DATASET:
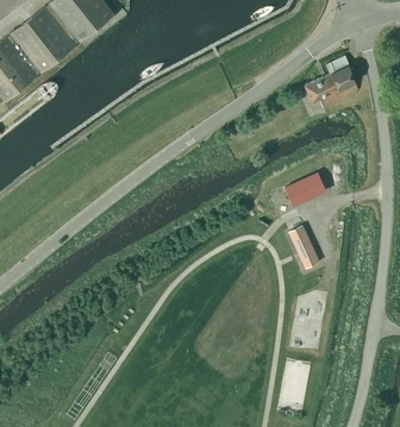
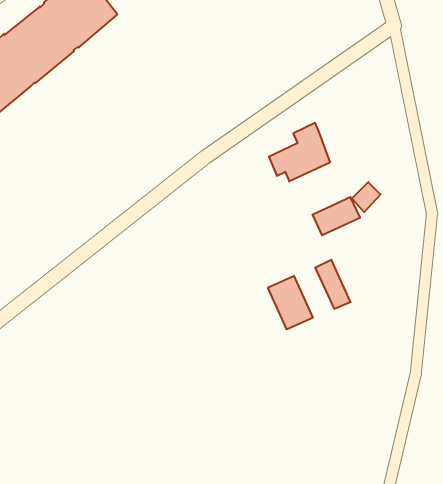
building: [304,57,357,108] -> [269,123,330,181]
building: none -> [268,276,313,329]

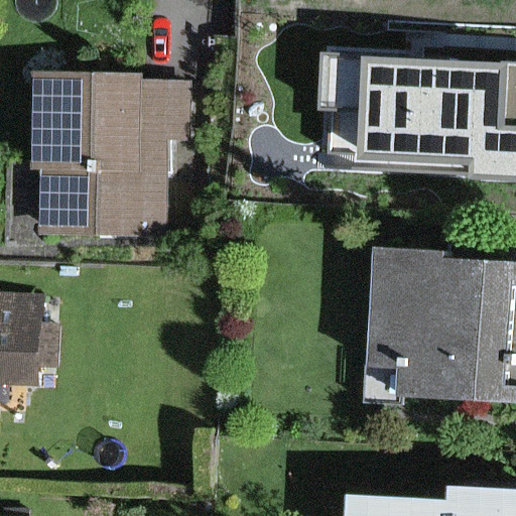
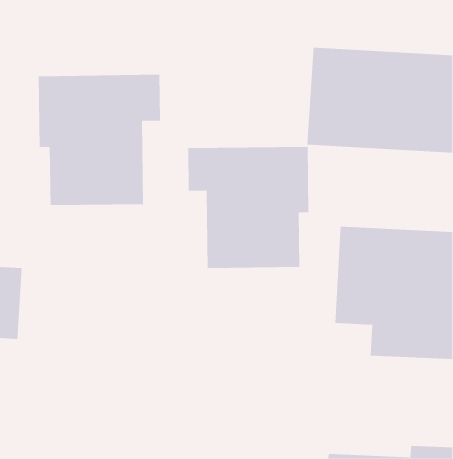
building: none -> [188,146,309,269]

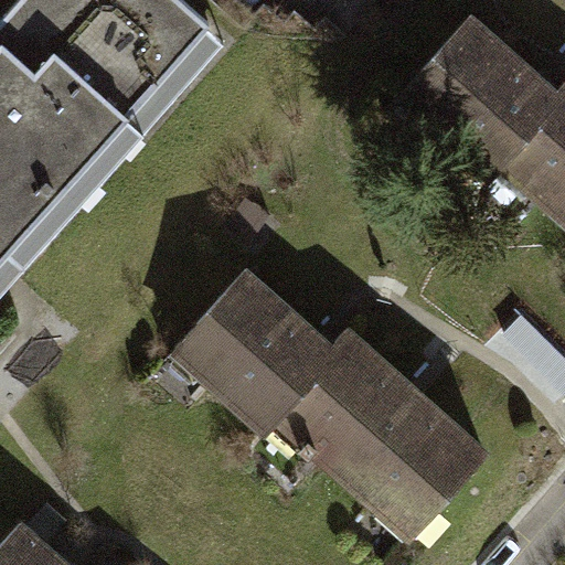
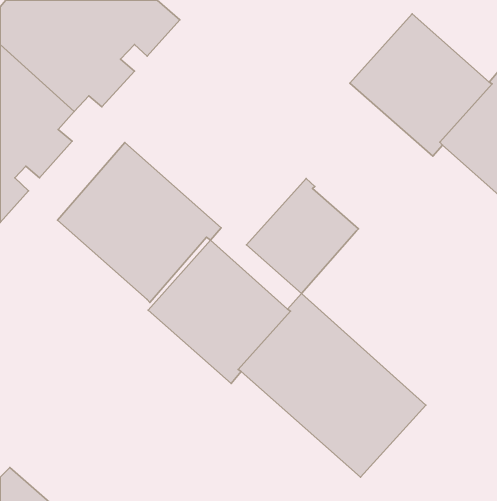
building: none -> [57,142,221,302]
building: none -> [247,178,359,293]

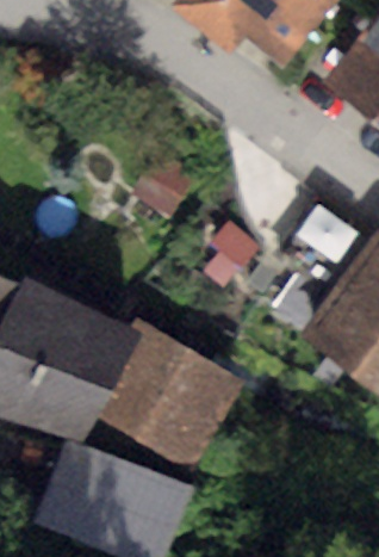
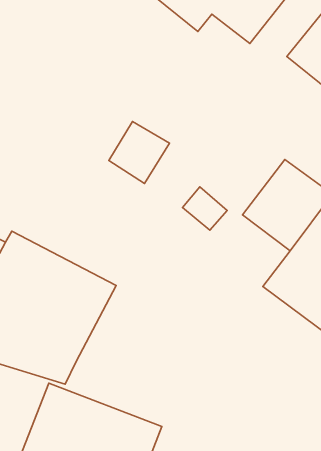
building: [95,323,241,471] -> none

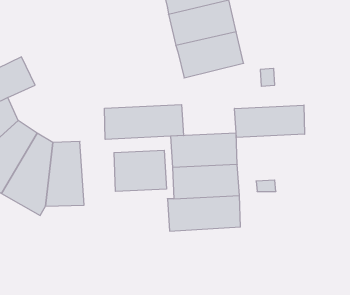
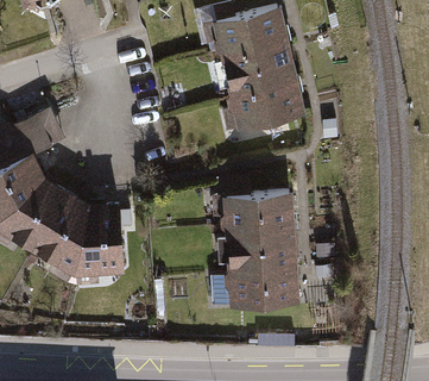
building: [105,105,183,139] -> none
building: [235,105,305,137] -> none
building: [114,150,166,191] -> none

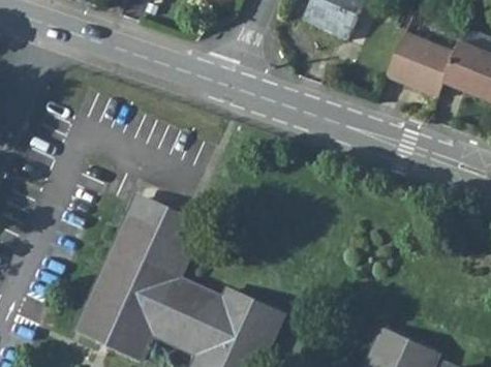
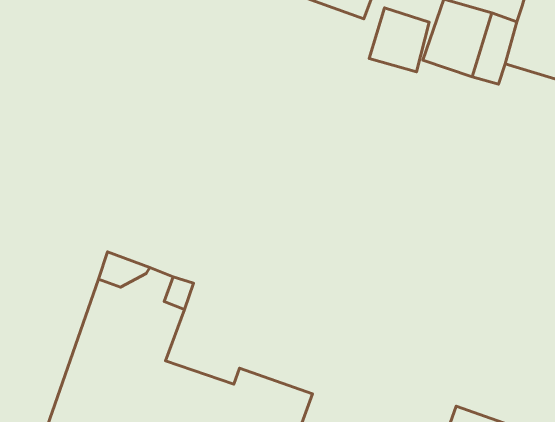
building: none -> [369,8,429,72]

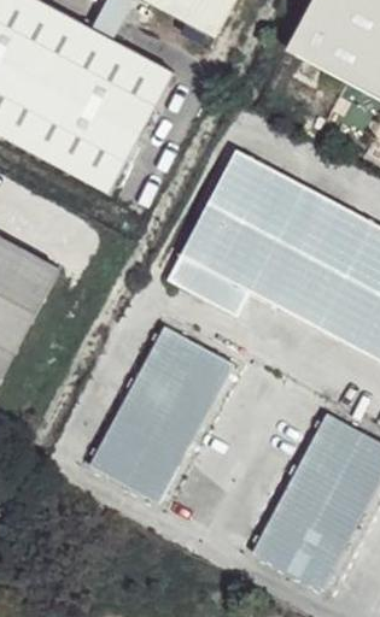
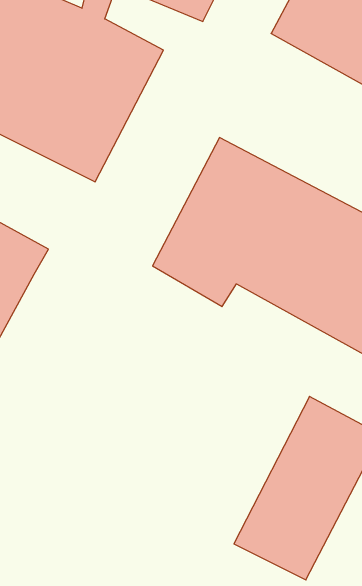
building: [86,324,236,509] -> none

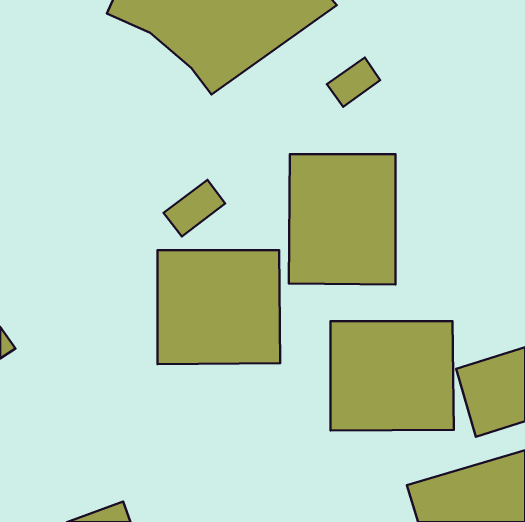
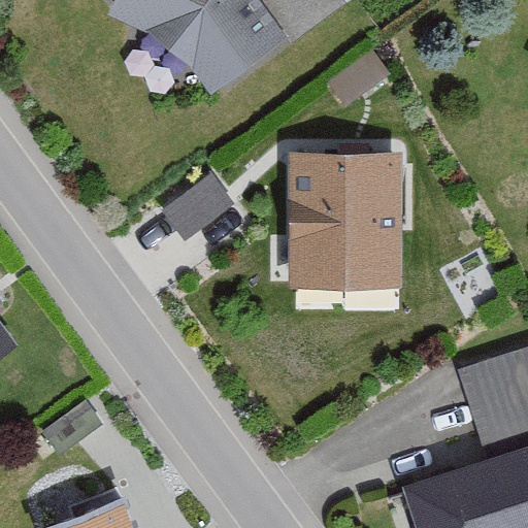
building: [157,250,280,364] -> none
building: [330,321,454,431] -> none

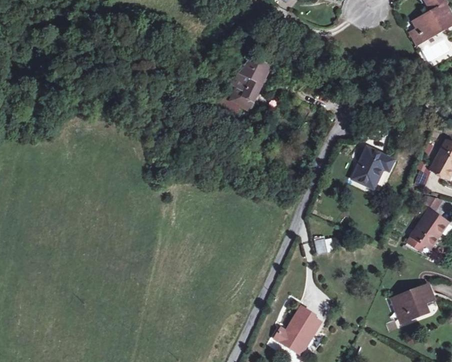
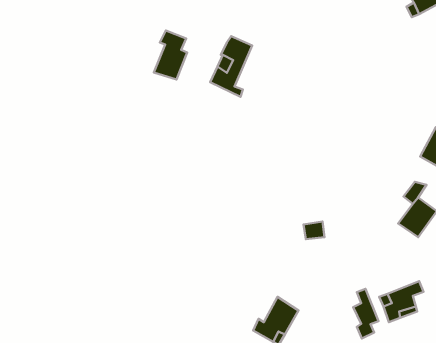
building: none -> [154,31,187,80]
building: [350,152,392,193] -> none
building: none -> [353,289,379,339]

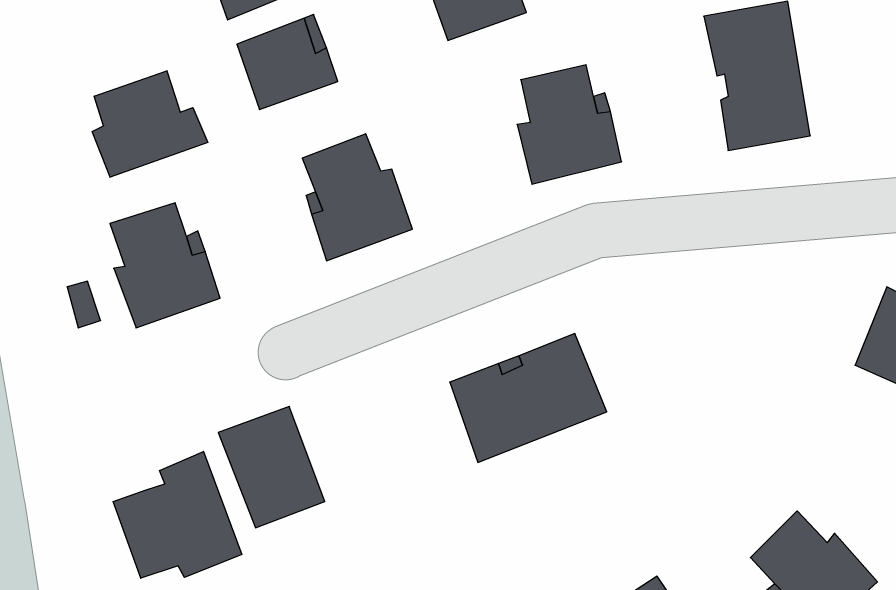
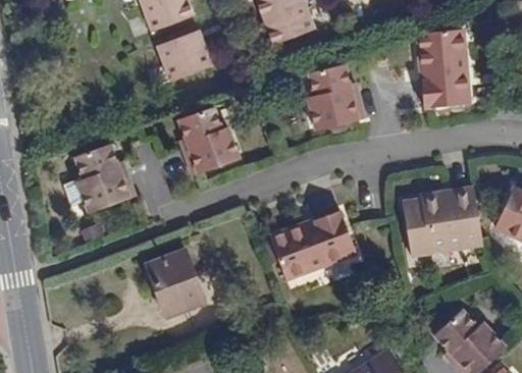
building: [92,71,208,177] -> none
building: none -> [402,183,483,254]
building: [113,451,242,578] -> none

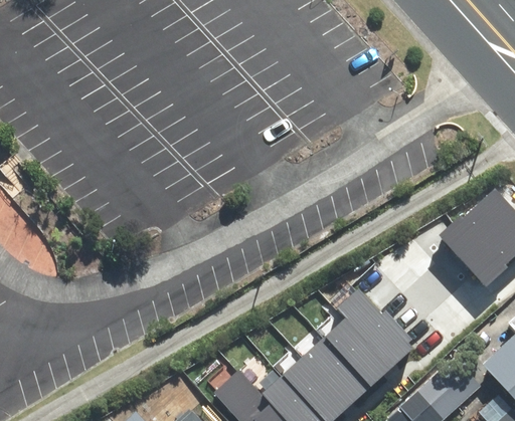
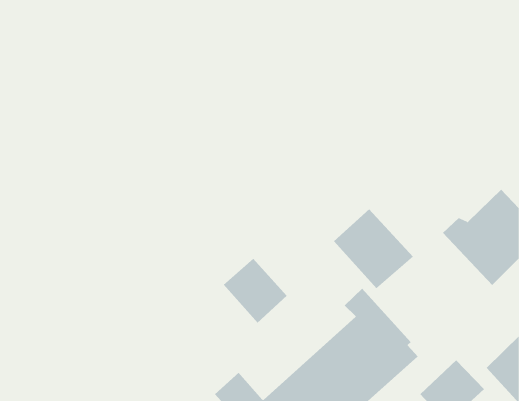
building: none -> [333,208,414,289]
building: none -> [223,258,287,324]

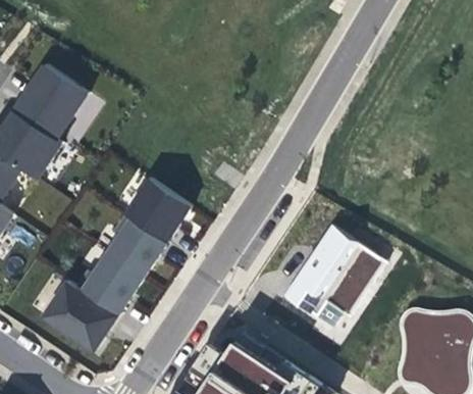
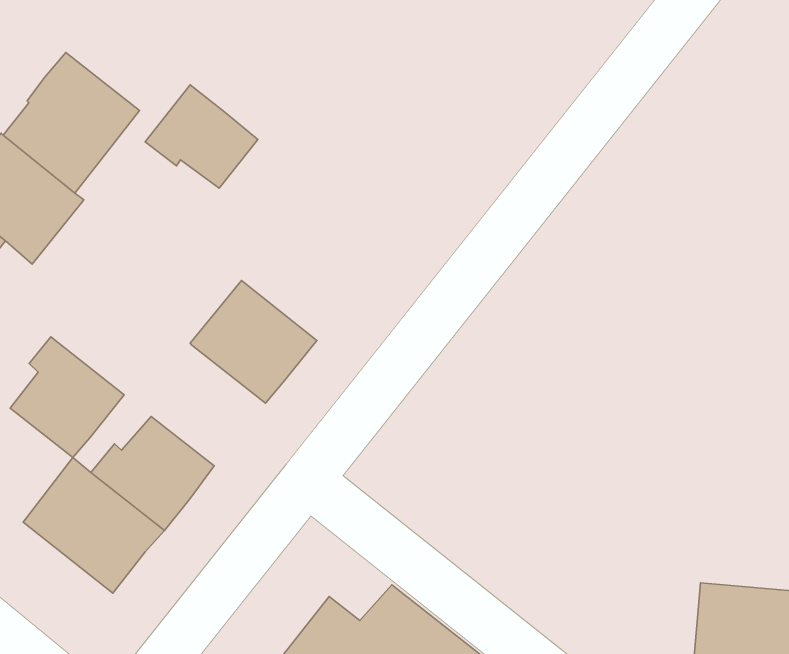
building: none -> [145,85,258,188]
building: [107,214,167,278] -> [10,337,124,458]
building: [284,226,386,327] -> none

TASK STATEMENT:
All entries need repeating exactly, but without the pictures.

TASK RESULT:
building: [304,57,357,108] -> [269,123,330,181]
building: none -> [268,276,313,329]

building: none -> [188,146,309,269]

building: none -> [57,142,221,302]
building: none -> [247,178,359,293]

building: [95,323,241,471] -> none

building: [105,105,183,139] -> none
building: [235,105,305,137] -> none
building: [114,150,166,191] -> none

building: none -> [369,8,429,72]

building: [86,324,236,509] -> none

building: [157,250,280,364] -> none
building: [330,321,454,431] -> none

building: none -> [154,31,187,80]
building: [350,152,392,193] -> none
building: none -> [353,289,379,339]

building: [92,71,208,177] -> none
building: none -> [402,183,483,254]
building: [113,451,242,578] -> none

building: none -> [333,208,414,289]
building: none -> [223,258,287,324]

building: none -> [145,85,258,188]
building: [107,214,167,278] -> [10,337,124,458]
building: [284,226,386,327] -> none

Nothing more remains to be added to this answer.